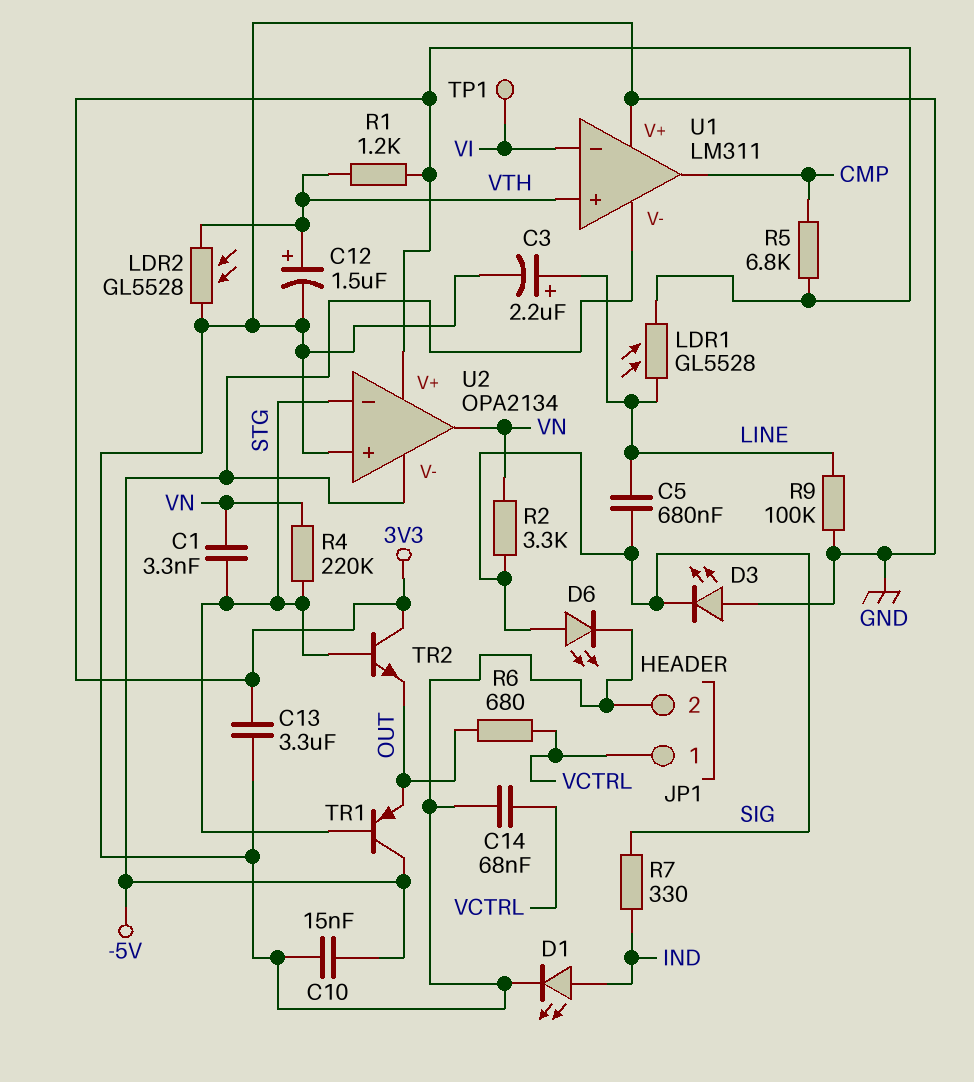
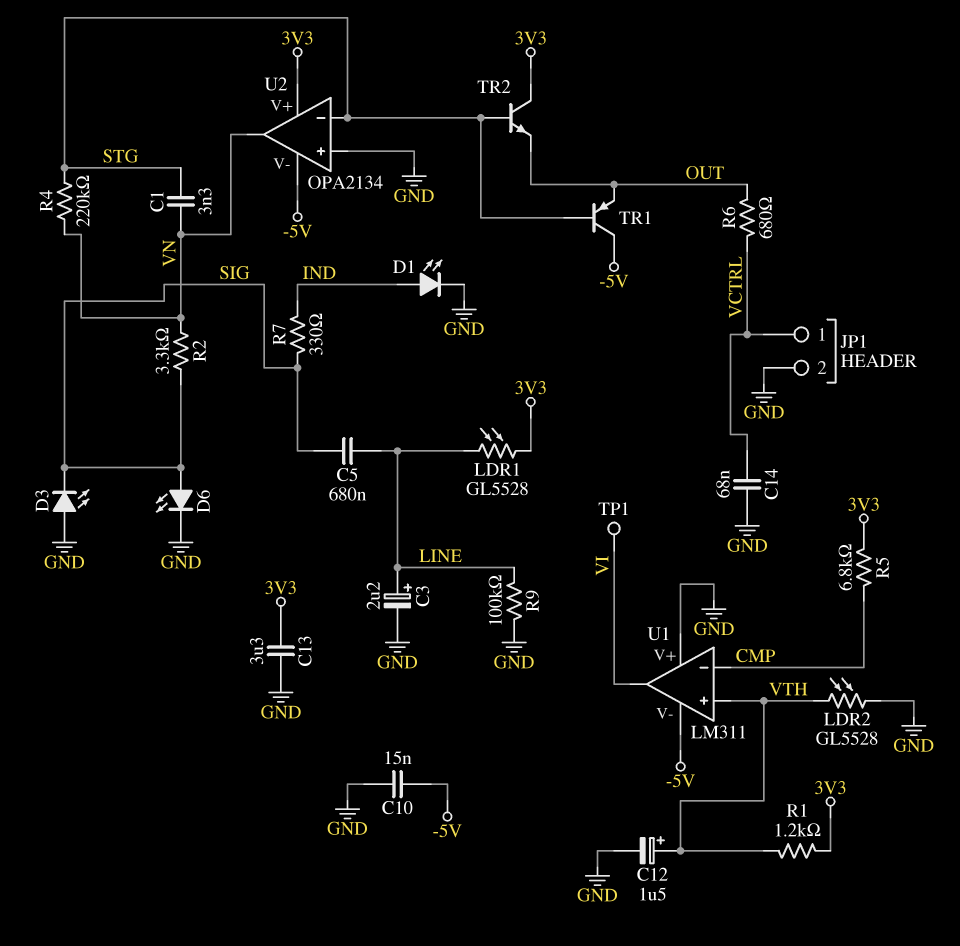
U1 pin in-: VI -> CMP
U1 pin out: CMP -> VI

==

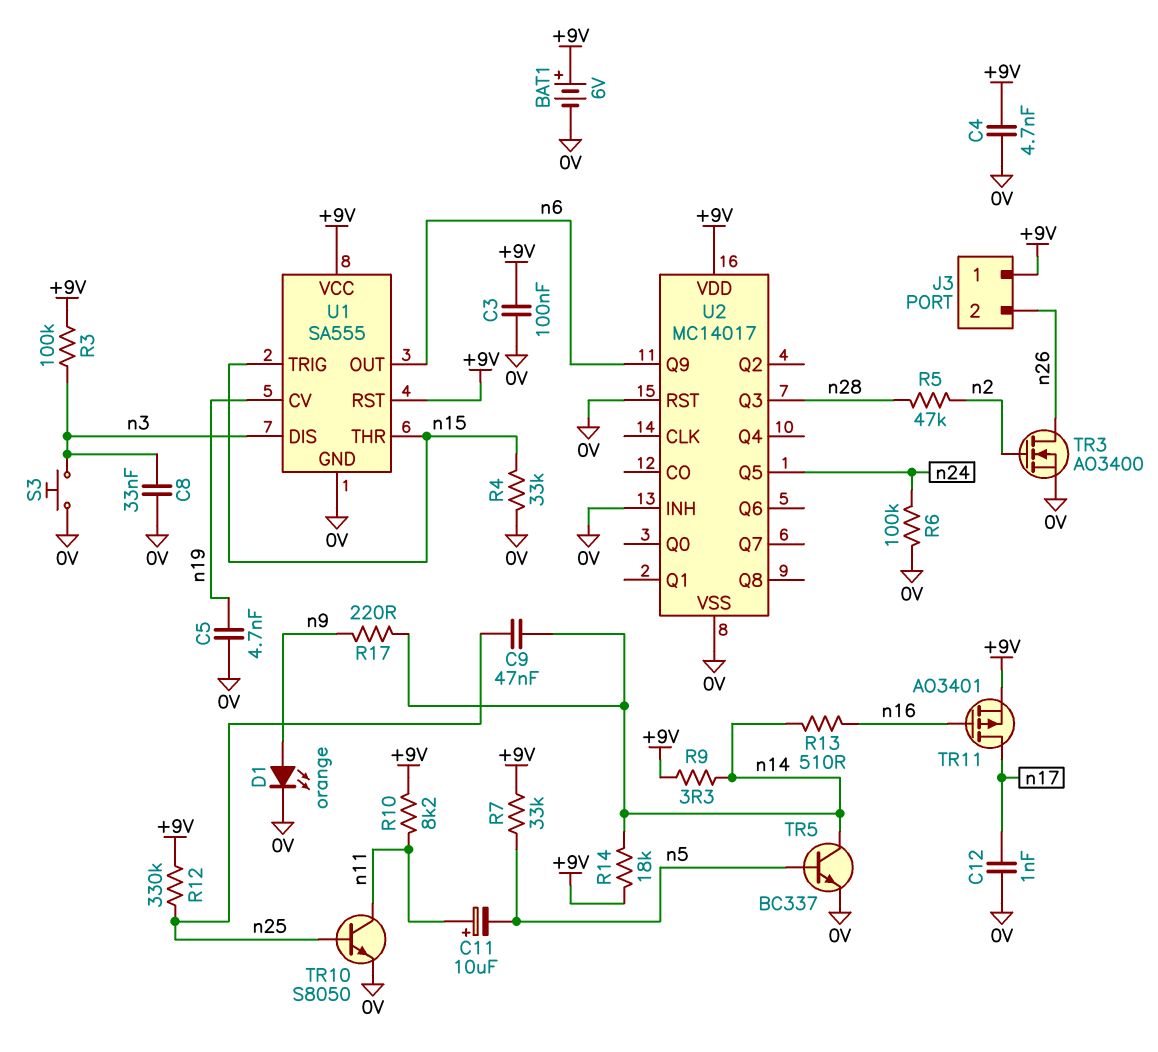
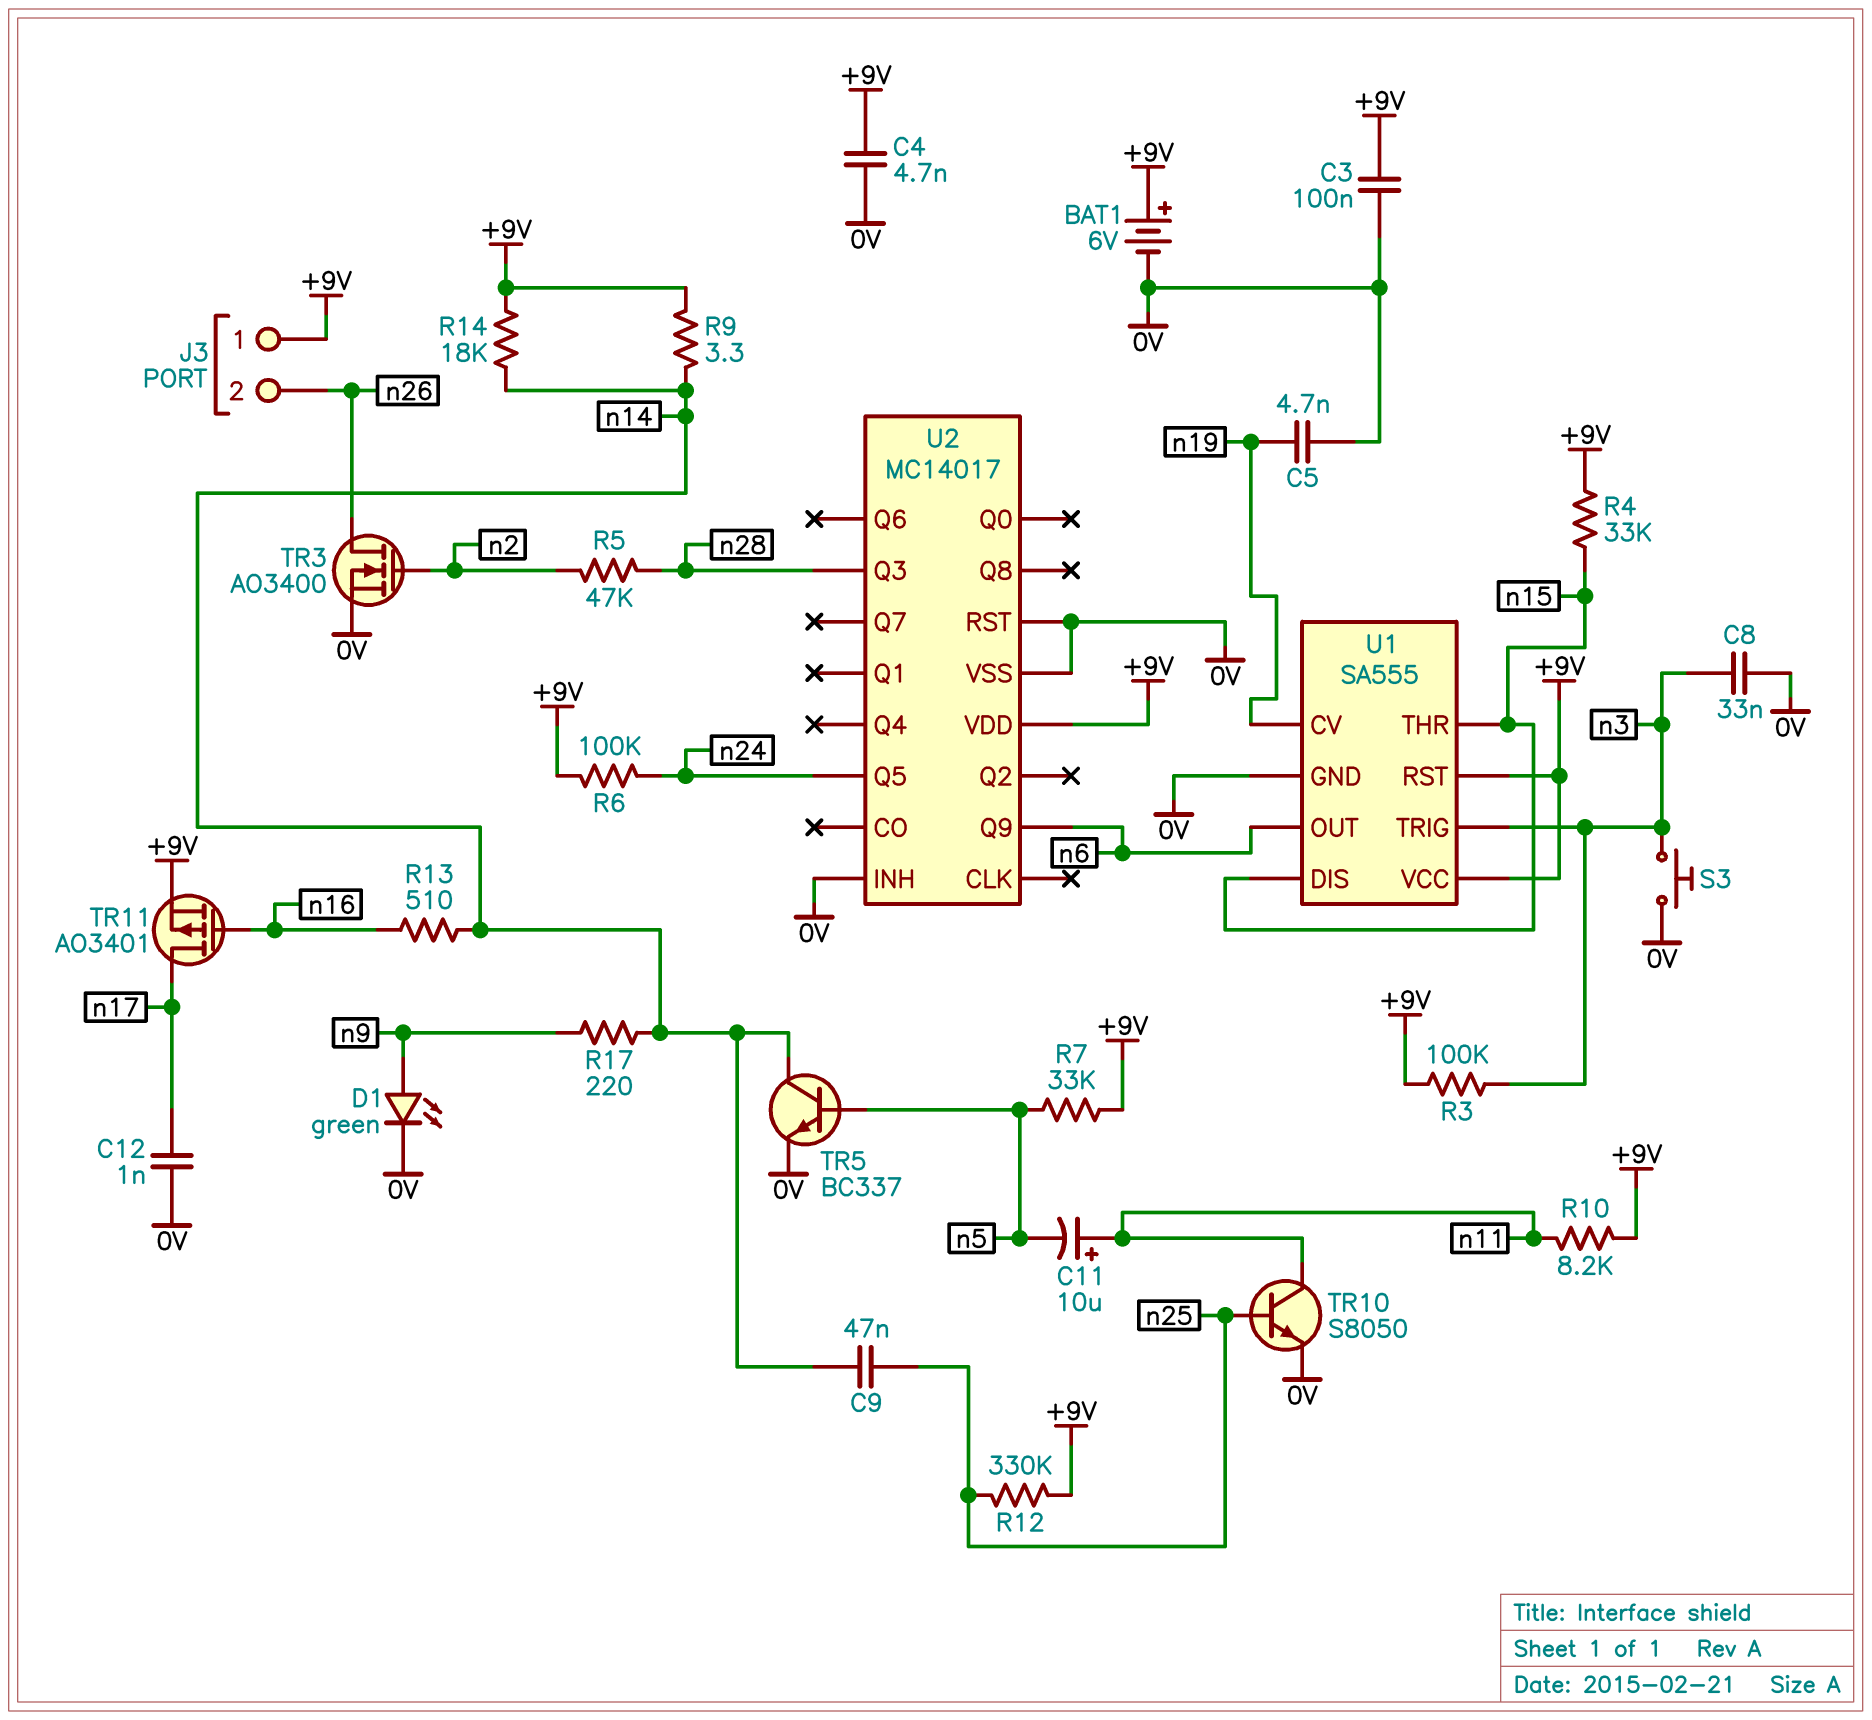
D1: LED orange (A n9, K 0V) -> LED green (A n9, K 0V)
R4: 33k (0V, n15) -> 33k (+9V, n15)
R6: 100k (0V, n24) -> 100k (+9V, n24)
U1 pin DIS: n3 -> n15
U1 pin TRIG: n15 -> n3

**Problem statement**
Above this task is a listing. Restate, word for word and with nothing added, the lines from the one with "R4: 33k (0V, n15) -> 33k (+9V, n15)" through the one with "U1 pin TRIG: n15 -> n3".

**Problem solution**
R4: 33k (0V, n15) -> 33k (+9V, n15)
R6: 100k (0V, n24) -> 100k (+9V, n24)
U1 pin DIS: n3 -> n15
U1 pin TRIG: n15 -> n3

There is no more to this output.